= PROBLEM DESCRIPTION =
Only one span of the listing below should come back. It runs from the line with "U1 pin GND: GND -> +12V" through the line with "D3: none -> schottky BAT85 (A LIGHT2, K +9V)", and each of its lines must be reproduced exactly.

● ● ●

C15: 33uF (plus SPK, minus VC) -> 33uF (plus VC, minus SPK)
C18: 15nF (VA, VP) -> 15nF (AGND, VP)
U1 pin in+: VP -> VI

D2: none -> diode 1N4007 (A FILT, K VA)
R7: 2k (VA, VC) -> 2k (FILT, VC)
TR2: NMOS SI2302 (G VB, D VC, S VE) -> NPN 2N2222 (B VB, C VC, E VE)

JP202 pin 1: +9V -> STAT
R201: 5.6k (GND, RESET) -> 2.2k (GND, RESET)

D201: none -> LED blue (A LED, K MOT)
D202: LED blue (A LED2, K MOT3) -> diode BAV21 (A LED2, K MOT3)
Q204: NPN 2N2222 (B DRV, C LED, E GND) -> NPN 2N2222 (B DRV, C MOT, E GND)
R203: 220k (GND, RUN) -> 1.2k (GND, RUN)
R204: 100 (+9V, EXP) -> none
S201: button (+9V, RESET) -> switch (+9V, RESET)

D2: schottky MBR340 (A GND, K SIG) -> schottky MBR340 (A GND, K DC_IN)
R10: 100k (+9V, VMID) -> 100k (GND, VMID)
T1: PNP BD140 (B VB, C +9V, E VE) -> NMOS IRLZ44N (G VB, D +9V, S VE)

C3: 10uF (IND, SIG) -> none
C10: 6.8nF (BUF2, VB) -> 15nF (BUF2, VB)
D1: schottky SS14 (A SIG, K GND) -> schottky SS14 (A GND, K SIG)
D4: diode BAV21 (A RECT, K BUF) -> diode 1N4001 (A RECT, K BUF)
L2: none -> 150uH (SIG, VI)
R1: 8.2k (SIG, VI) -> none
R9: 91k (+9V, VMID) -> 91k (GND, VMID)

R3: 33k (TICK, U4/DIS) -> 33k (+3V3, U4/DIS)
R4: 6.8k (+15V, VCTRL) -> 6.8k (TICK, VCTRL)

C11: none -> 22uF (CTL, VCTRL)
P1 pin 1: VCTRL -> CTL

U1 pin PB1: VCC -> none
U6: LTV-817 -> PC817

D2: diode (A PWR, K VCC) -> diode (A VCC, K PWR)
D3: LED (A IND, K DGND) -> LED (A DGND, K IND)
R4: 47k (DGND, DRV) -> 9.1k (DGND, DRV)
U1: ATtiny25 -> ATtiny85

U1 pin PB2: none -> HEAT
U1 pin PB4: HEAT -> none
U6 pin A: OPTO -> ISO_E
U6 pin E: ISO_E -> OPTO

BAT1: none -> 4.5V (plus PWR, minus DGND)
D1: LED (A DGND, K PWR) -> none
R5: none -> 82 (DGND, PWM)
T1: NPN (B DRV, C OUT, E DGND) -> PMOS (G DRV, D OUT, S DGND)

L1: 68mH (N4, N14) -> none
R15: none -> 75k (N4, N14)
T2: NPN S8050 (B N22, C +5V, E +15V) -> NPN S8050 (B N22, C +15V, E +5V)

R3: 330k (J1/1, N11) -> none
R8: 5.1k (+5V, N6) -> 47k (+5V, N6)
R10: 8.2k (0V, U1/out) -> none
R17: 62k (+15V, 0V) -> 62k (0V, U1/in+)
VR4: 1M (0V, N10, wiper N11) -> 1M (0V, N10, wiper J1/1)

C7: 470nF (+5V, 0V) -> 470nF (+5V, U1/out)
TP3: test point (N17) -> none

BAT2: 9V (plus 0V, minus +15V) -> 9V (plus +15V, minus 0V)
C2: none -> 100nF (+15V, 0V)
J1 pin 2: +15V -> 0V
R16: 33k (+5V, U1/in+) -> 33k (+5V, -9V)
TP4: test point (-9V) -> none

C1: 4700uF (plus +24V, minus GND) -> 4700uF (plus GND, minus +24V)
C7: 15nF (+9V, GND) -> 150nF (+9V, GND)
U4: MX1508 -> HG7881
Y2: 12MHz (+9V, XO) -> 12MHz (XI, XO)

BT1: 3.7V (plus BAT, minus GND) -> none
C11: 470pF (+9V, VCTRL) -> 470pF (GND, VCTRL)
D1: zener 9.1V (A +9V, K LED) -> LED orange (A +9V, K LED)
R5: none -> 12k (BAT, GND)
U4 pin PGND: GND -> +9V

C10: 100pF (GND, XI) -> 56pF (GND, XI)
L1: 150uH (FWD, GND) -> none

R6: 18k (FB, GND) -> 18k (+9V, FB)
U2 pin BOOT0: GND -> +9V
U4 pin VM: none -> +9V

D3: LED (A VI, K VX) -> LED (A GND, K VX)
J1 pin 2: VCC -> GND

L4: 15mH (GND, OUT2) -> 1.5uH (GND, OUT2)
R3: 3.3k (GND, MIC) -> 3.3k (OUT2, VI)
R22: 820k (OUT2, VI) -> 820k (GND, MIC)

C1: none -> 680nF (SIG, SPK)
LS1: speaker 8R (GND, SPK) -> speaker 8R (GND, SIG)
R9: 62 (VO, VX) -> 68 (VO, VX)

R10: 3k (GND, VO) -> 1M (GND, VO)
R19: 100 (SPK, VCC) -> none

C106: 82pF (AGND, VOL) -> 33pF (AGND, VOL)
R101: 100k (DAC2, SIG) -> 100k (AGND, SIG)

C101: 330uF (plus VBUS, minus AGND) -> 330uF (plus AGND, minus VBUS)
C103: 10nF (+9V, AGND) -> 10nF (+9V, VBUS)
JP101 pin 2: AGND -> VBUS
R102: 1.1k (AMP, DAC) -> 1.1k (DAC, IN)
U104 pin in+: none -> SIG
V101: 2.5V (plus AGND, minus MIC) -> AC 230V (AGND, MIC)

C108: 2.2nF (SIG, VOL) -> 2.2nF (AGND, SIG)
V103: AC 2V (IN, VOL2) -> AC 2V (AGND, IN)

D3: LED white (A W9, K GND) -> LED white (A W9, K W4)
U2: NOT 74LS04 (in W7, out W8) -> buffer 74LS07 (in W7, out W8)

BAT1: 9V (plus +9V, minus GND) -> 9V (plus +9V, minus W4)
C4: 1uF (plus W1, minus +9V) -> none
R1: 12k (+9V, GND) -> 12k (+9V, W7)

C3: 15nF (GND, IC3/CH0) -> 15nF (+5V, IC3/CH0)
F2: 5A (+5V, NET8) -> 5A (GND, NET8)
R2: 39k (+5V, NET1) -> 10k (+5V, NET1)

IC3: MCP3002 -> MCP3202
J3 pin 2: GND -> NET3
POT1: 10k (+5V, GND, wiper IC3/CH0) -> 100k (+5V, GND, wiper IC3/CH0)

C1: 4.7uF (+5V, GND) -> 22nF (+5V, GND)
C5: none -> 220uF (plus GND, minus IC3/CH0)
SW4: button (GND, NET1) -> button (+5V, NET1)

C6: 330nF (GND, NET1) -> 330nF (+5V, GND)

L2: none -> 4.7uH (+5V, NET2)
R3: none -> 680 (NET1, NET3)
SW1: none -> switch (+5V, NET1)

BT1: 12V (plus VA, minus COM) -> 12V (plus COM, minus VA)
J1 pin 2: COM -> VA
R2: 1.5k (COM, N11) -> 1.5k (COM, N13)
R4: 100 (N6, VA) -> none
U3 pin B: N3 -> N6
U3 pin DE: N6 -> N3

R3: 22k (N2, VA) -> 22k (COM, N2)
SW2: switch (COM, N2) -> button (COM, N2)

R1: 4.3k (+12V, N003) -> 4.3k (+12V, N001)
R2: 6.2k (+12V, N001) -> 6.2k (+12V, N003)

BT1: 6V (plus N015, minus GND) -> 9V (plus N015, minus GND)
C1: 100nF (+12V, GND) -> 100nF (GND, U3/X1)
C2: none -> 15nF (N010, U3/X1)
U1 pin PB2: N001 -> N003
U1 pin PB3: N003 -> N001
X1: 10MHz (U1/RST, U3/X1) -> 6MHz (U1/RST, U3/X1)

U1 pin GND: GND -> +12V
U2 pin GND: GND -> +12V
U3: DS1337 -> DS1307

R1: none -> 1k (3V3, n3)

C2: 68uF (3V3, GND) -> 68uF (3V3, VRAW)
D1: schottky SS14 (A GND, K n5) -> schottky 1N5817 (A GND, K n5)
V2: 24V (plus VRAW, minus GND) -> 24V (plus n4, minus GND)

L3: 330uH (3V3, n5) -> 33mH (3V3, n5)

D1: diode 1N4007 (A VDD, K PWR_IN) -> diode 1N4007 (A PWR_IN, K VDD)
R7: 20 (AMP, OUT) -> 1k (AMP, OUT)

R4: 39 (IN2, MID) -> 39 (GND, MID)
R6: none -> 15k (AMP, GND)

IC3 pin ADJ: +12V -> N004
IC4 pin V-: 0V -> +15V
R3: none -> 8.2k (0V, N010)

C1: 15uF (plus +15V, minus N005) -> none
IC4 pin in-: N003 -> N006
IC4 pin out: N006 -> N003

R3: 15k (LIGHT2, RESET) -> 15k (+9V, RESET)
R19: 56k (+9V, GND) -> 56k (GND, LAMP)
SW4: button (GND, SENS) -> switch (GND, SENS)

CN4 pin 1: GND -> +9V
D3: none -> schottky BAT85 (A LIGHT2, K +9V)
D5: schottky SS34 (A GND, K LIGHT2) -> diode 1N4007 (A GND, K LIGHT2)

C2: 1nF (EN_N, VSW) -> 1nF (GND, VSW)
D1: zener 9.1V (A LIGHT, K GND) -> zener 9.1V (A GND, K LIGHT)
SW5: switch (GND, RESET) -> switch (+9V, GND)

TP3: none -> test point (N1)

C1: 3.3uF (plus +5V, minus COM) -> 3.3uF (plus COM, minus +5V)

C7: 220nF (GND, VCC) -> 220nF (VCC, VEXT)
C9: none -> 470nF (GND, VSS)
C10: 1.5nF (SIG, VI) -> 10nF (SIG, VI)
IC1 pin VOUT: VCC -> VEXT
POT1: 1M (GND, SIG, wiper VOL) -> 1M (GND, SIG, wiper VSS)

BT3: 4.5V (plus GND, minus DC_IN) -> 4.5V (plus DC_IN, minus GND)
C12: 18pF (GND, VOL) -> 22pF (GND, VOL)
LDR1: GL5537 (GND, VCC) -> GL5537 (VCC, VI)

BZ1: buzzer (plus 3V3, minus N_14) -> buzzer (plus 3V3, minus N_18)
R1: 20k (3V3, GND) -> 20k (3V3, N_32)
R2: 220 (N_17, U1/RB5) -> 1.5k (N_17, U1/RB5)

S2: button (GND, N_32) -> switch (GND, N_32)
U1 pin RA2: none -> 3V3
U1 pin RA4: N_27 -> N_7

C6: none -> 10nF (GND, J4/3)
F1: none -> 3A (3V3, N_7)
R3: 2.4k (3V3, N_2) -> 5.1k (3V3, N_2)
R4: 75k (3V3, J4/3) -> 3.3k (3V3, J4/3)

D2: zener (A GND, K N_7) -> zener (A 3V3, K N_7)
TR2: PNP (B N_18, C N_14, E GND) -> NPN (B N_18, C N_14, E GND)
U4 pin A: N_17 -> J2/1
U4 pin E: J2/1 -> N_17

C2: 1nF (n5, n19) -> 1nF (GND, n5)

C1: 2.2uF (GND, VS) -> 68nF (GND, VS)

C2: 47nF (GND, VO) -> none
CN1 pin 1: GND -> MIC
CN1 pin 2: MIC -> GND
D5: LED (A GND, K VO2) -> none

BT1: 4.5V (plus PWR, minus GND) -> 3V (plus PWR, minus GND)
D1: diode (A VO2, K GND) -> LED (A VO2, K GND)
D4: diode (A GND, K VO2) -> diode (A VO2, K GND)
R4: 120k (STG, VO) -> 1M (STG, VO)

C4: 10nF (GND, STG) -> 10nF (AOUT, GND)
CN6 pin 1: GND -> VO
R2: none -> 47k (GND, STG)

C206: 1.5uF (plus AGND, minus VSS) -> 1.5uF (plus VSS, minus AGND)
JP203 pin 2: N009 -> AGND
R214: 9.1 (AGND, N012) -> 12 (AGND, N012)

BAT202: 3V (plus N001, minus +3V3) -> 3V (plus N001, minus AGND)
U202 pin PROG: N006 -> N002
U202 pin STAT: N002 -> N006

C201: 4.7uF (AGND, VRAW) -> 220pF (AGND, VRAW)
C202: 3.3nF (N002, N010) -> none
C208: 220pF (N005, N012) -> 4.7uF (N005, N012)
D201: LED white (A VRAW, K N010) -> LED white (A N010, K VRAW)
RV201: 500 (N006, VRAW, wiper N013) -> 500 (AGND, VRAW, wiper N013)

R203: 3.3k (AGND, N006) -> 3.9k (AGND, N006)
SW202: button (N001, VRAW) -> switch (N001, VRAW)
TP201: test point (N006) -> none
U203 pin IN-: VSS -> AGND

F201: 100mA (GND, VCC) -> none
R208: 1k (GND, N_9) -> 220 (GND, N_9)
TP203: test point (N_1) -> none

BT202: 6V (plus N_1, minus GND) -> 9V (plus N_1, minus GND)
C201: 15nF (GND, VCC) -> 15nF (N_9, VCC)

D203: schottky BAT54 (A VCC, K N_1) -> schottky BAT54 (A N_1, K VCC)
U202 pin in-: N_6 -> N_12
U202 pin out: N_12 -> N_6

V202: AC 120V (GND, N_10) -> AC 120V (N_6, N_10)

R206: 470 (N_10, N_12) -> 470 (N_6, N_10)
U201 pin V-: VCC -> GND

● ● ●

= OUTPUT BELOW =
U1 pin GND: GND -> +12V
U2 pin GND: GND -> +12V
U3: DS1337 -> DS1307

R1: none -> 1k (3V3, n3)

C2: 68uF (3V3, GND) -> 68uF (3V3, VRAW)
D1: schottky SS14 (A GND, K n5) -> schottky 1N5817 (A GND, K n5)
V2: 24V (plus VRAW, minus GND) -> 24V (plus n4, minus GND)

L3: 330uH (3V3, n5) -> 33mH (3V3, n5)

D1: diode 1N4007 (A VDD, K PWR_IN) -> diode 1N4007 (A PWR_IN, K VDD)
R7: 20 (AMP, OUT) -> 1k (AMP, OUT)

R4: 39 (IN2, MID) -> 39 (GND, MID)
R6: none -> 15k (AMP, GND)

IC3 pin ADJ: +12V -> N004
IC4 pin V-: 0V -> +15V
R3: none -> 8.2k (0V, N010)

C1: 15uF (plus +15V, minus N005) -> none
IC4 pin in-: N003 -> N006
IC4 pin out: N006 -> N003

R3: 15k (LIGHT2, RESET) -> 15k (+9V, RESET)
R19: 56k (+9V, GND) -> 56k (GND, LAMP)
SW4: button (GND, SENS) -> switch (GND, SENS)

CN4 pin 1: GND -> +9V
D3: none -> schottky BAT85 (A LIGHT2, K +9V)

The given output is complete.